**The task**: Print the entries in full, word for word, but not the pictures.

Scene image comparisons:
##############################
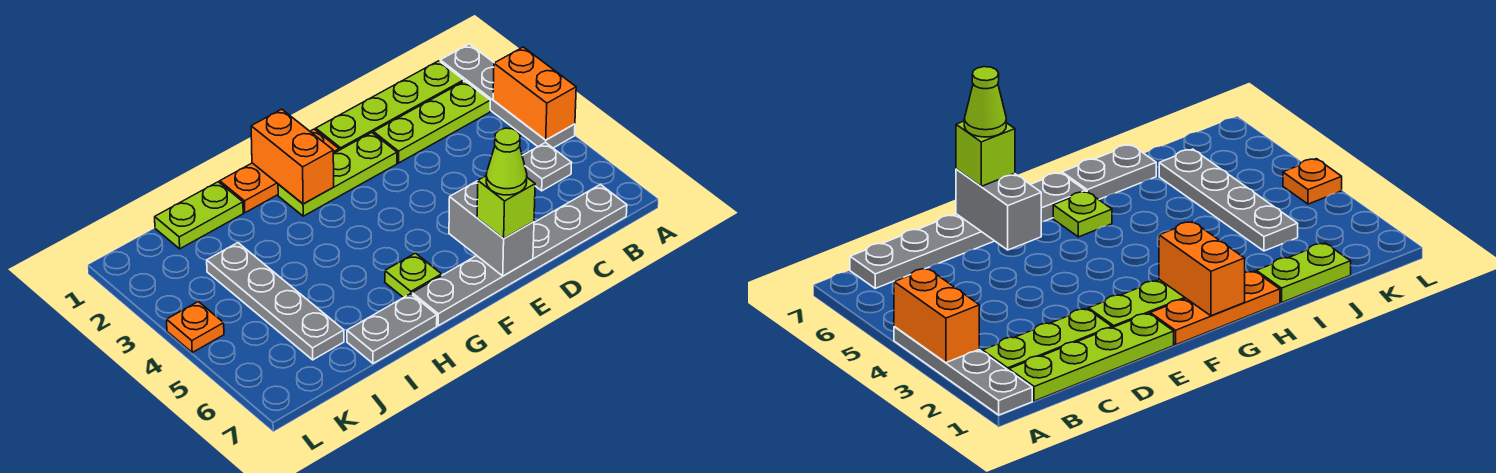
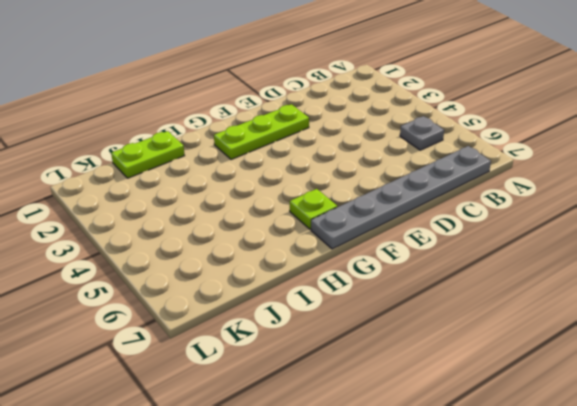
none -> grey plate A1:A4 level 1
none -> lime plate B1:E1 level 1
none -> lime plate B2:D2 level 1

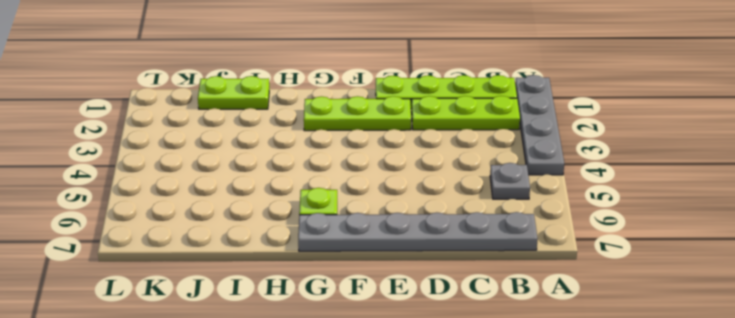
none -> orange plate F1:H1 level 1
none -> grey plate H7:I7 level 1
none -> grey plate J3:J6 level 1

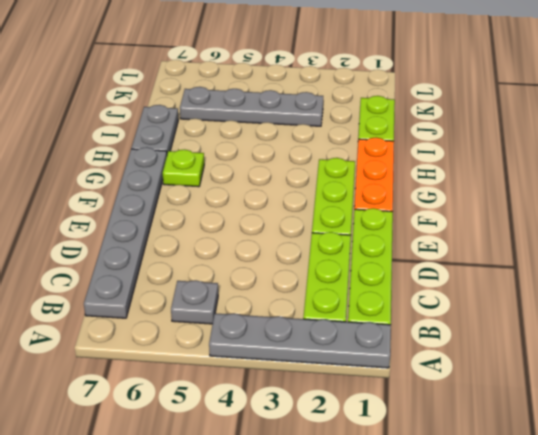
none -> orange plate L4 level 1
none -> orange brick A3:A4 level 2
none -> grey brick E6:E7 level 2

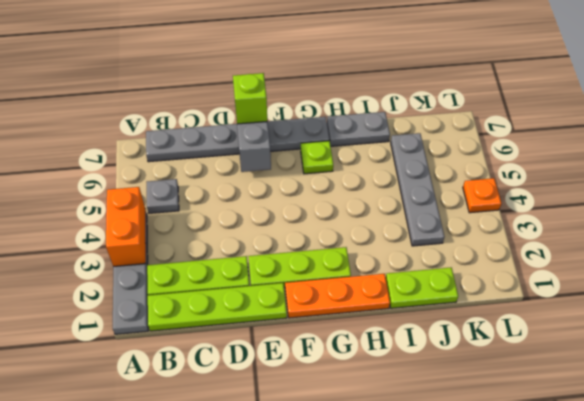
none -> orange brick G1:G2 level 2
none -> lime cone E7 level 4

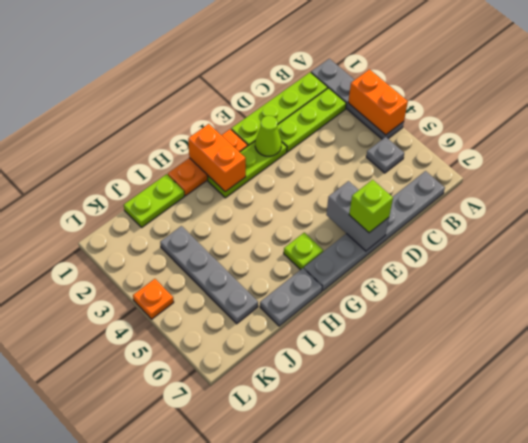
lime cone E2 level 2 -> lime cone E7 level 4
##############################
**Solved exercise**:
none -> grey plate A1:A4 level 1
none -> lime plate B1:E1 level 1
none -> lime plate B2:D2 level 1

none -> orange plate F1:H1 level 1
none -> grey plate H7:I7 level 1
none -> grey plate J3:J6 level 1

none -> orange plate L4 level 1
none -> orange brick A3:A4 level 2
none -> grey brick E6:E7 level 2

none -> orange brick G1:G2 level 2
none -> lime cone E7 level 4

lime cone E2 level 2 -> lime cone E7 level 4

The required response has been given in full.